Data for this task ->
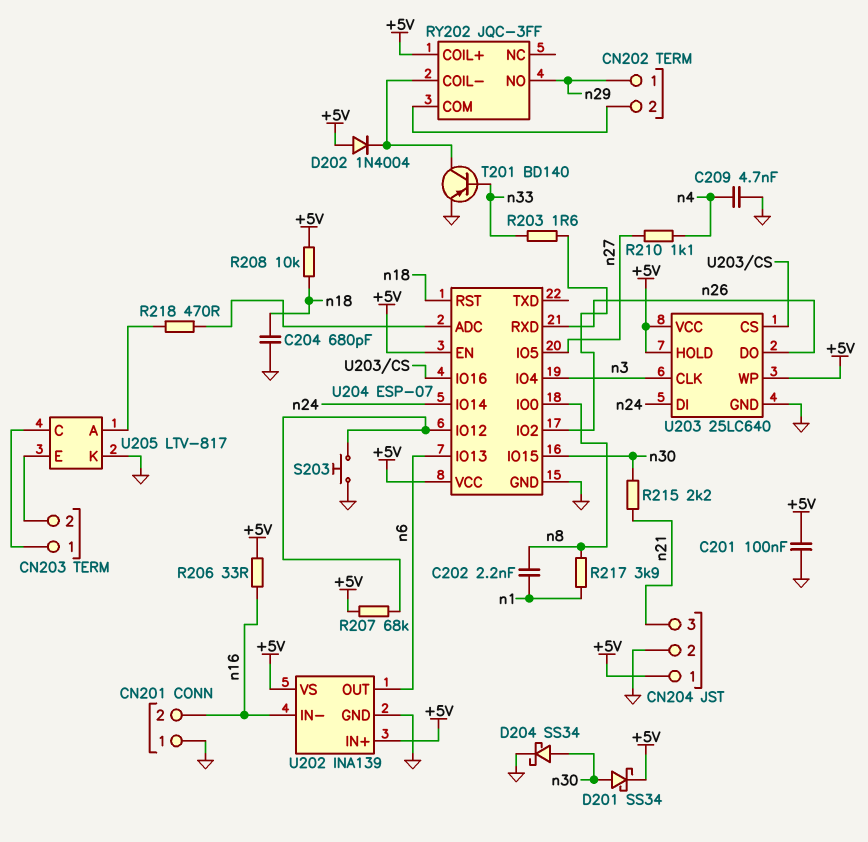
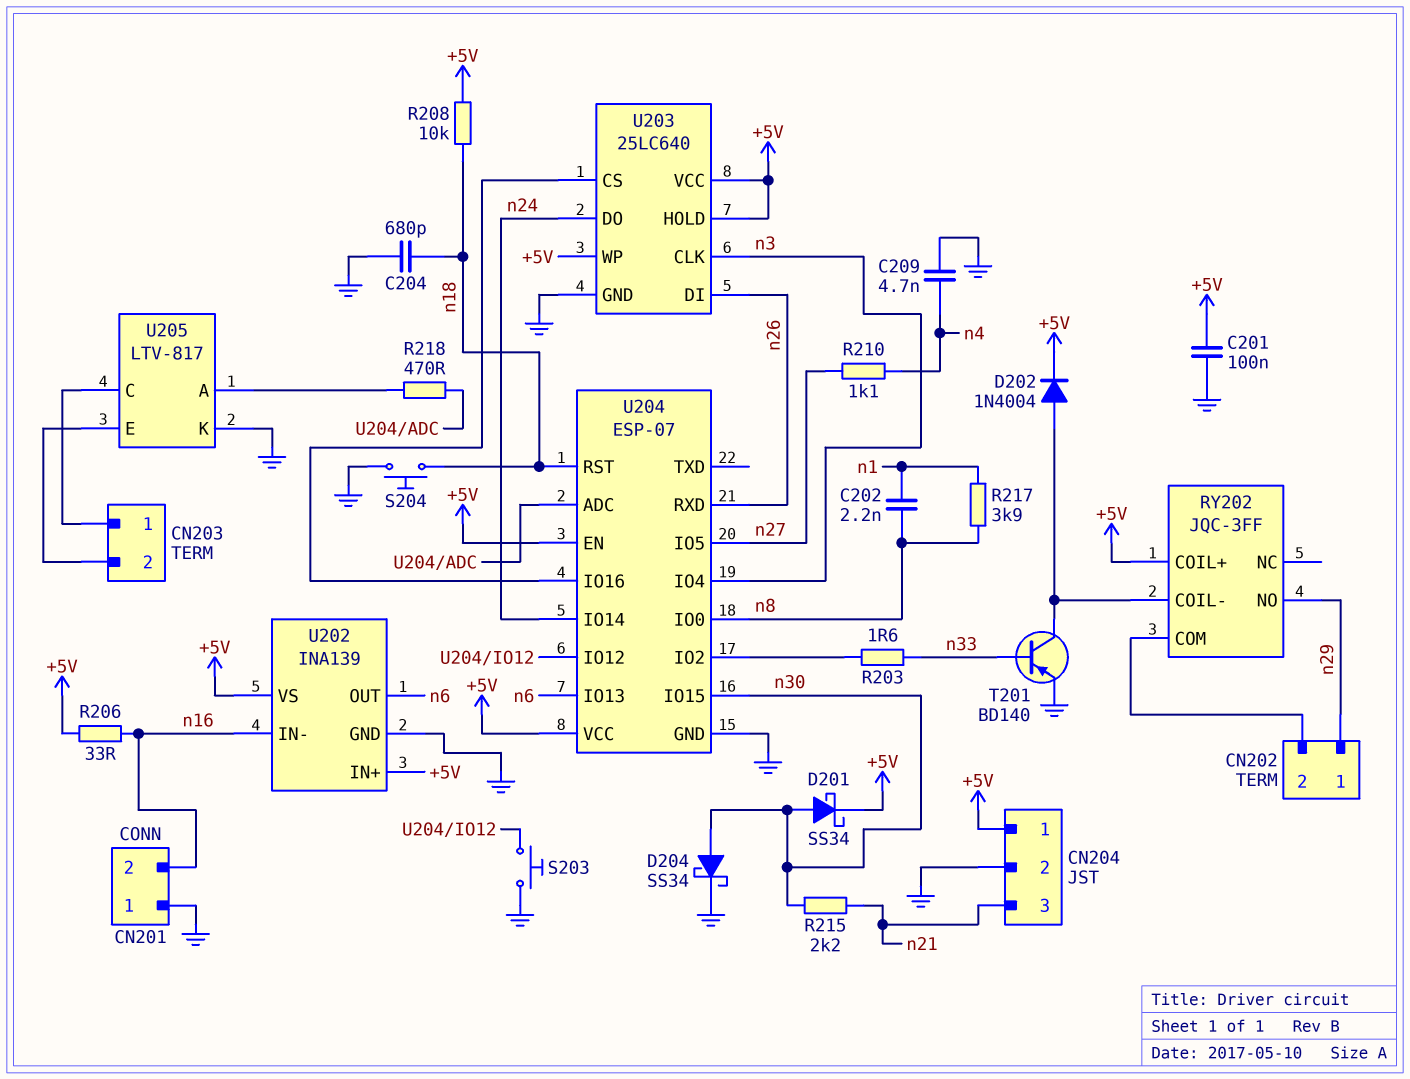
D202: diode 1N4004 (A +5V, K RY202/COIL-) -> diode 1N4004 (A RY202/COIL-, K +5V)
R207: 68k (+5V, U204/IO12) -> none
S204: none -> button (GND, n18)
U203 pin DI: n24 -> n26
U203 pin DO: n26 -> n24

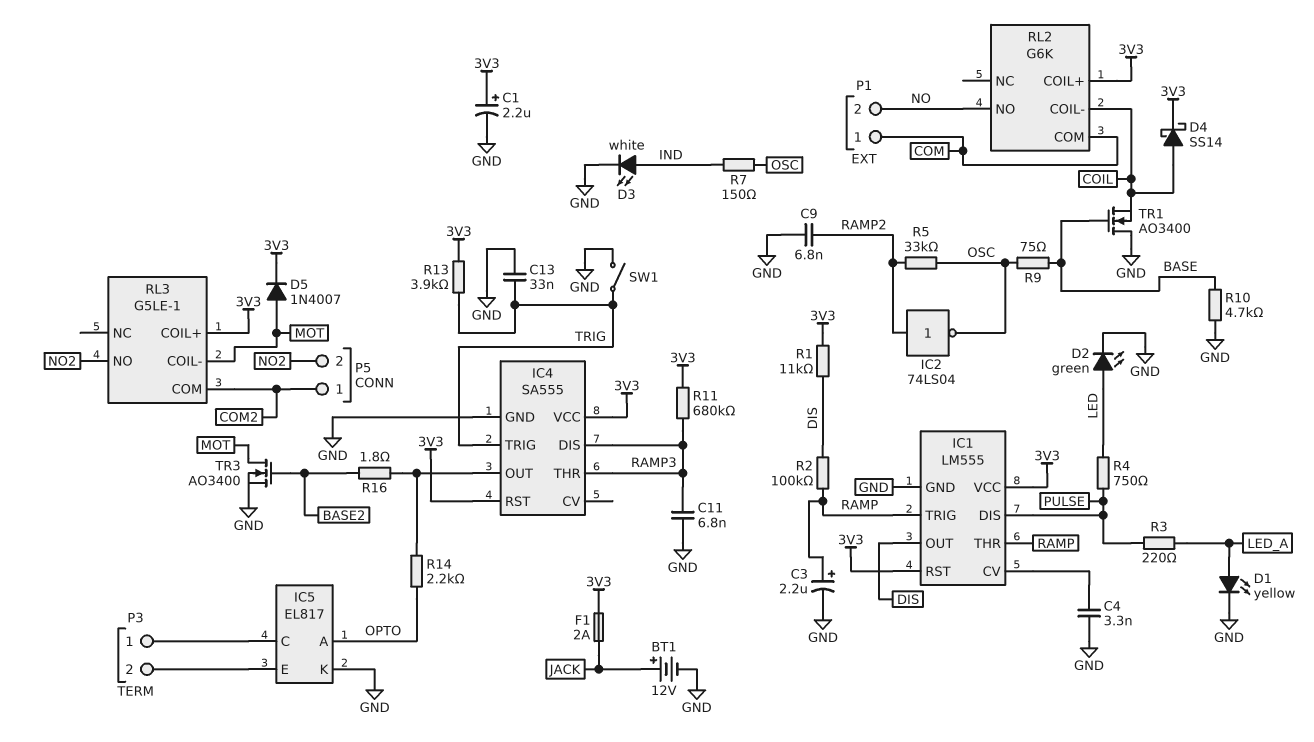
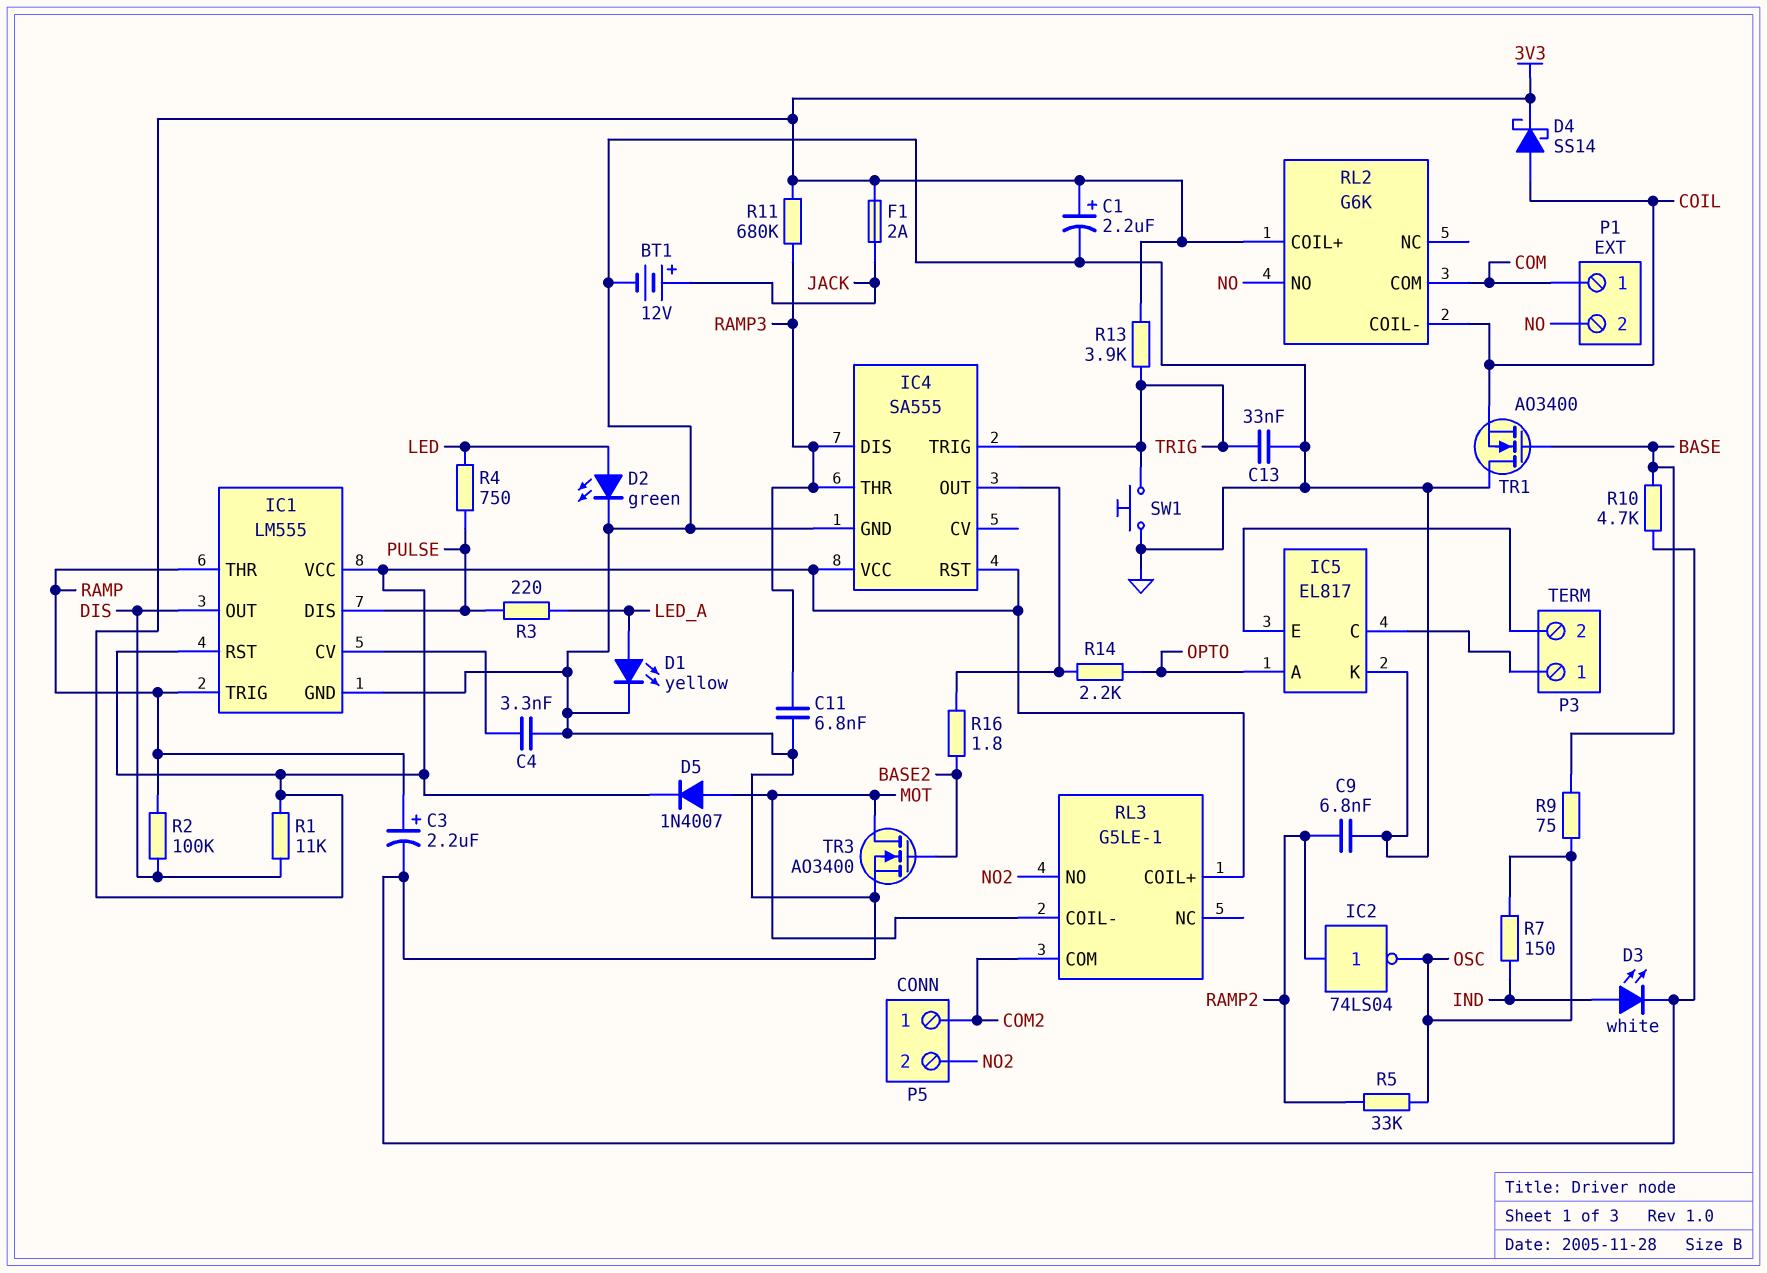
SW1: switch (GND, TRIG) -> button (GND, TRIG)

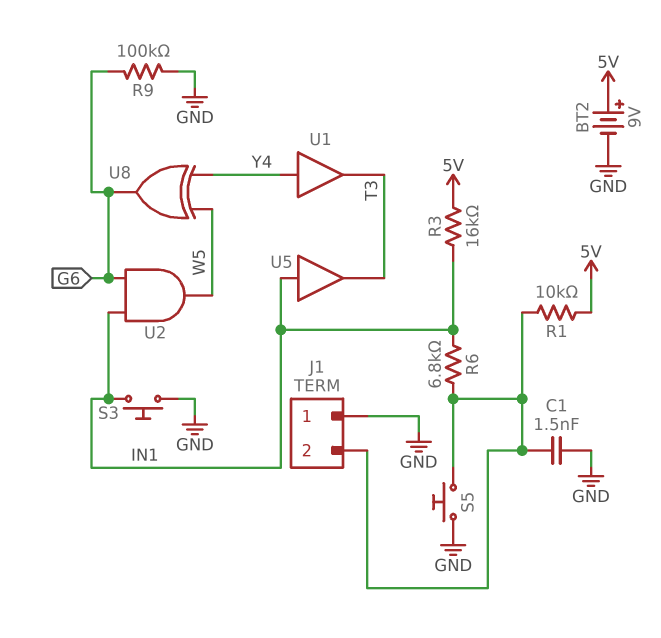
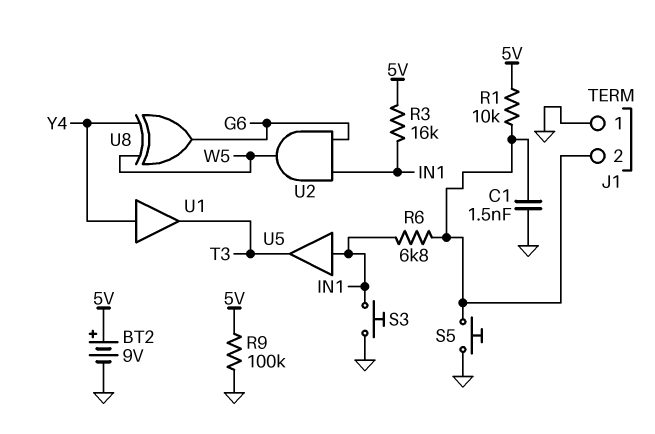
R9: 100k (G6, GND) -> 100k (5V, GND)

Work to be completed -> Your answer should be one number: how many lines of the material include the word "none".

Exercise solution -> 2